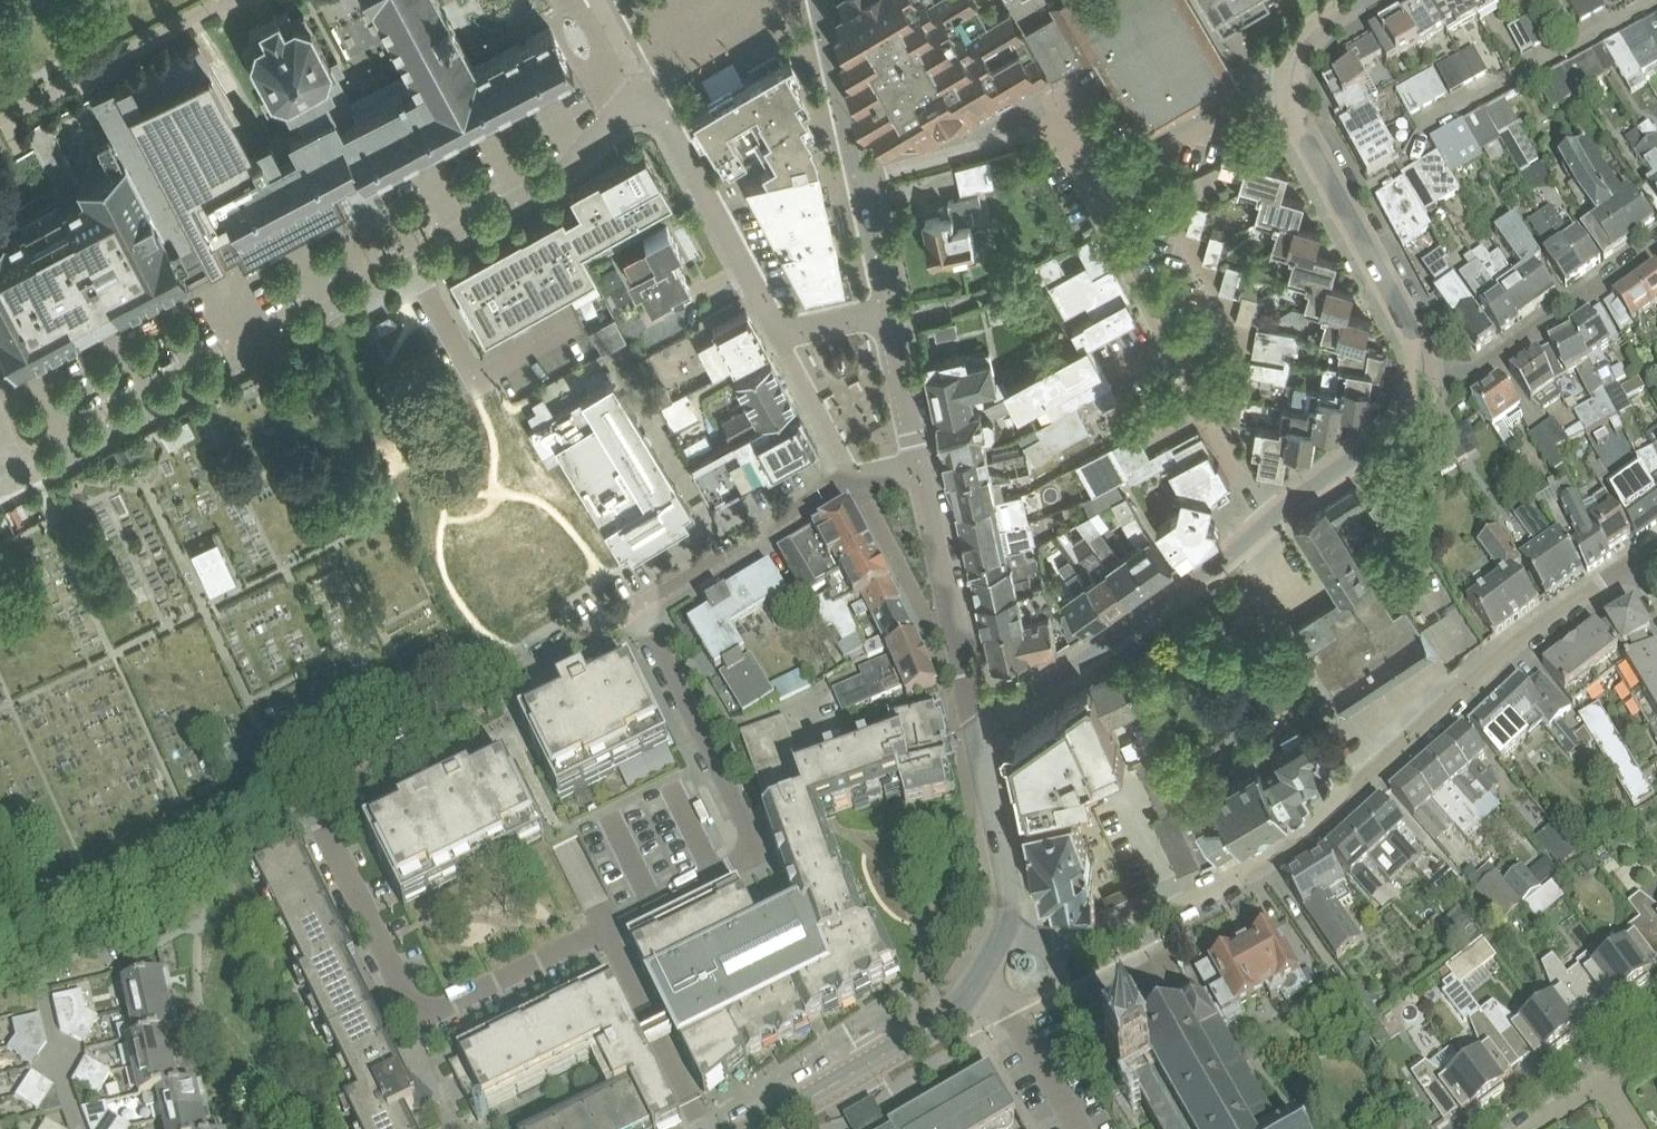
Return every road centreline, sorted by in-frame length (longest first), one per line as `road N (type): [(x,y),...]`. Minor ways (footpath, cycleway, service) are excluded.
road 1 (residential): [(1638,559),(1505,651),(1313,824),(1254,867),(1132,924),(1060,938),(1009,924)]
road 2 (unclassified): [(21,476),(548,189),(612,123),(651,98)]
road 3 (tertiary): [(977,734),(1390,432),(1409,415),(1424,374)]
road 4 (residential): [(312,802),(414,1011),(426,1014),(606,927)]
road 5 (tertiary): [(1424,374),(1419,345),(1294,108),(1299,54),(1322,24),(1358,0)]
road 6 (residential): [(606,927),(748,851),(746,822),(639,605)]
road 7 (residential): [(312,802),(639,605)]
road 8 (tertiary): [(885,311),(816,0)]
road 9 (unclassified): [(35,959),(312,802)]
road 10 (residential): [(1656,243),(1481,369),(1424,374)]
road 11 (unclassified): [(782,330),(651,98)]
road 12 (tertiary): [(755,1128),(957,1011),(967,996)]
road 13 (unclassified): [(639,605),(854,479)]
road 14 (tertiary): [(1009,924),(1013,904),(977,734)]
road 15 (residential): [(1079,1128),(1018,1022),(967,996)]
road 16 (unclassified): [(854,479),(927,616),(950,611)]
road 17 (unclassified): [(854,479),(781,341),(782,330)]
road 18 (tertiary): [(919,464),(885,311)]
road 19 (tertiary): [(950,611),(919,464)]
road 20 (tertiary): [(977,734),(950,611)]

+ + +

◆ **Exercise description**
Without the pictures, write out every entry precisely as it appears.

◆ **Answer section**
Return every road centreline, sorted by in-frame length (longest first), one per line as `road N (type): [(x,y),...]`. Minor ways (footpath, cycleway, service) are excluded.
road 1 (residential): [(1638,559),(1505,651),(1313,824),(1254,867),(1132,924),(1060,938),(1009,924)]
road 2 (unclassified): [(21,476),(548,189),(612,123),(651,98)]
road 3 (tertiary): [(977,734),(1390,432),(1409,415),(1424,374)]
road 4 (residential): [(312,802),(414,1011),(426,1014),(606,927)]
road 5 (tertiary): [(1424,374),(1419,345),(1294,108),(1299,54),(1322,24),(1358,0)]
road 6 (residential): [(606,927),(748,851),(746,822),(639,605)]
road 7 (residential): [(312,802),(639,605)]
road 8 (tertiary): [(885,311),(816,0)]
road 9 (unclassified): [(35,959),(312,802)]
road 10 (residential): [(1656,243),(1481,369),(1424,374)]
road 11 (unclassified): [(782,330),(651,98)]
road 12 (tertiary): [(755,1128),(957,1011),(967,996)]
road 13 (unclassified): [(639,605),(854,479)]
road 14 (tertiary): [(1009,924),(1013,904),(977,734)]
road 15 (residential): [(1079,1128),(1018,1022),(967,996)]
road 16 (unclassified): [(854,479),(927,616),(950,611)]
road 17 (unclassified): [(854,479),(781,341),(782,330)]
road 18 (tertiary): [(919,464),(885,311)]
road 19 (tertiary): [(950,611),(919,464)]
road 20 (tertiary): [(977,734),(950,611)]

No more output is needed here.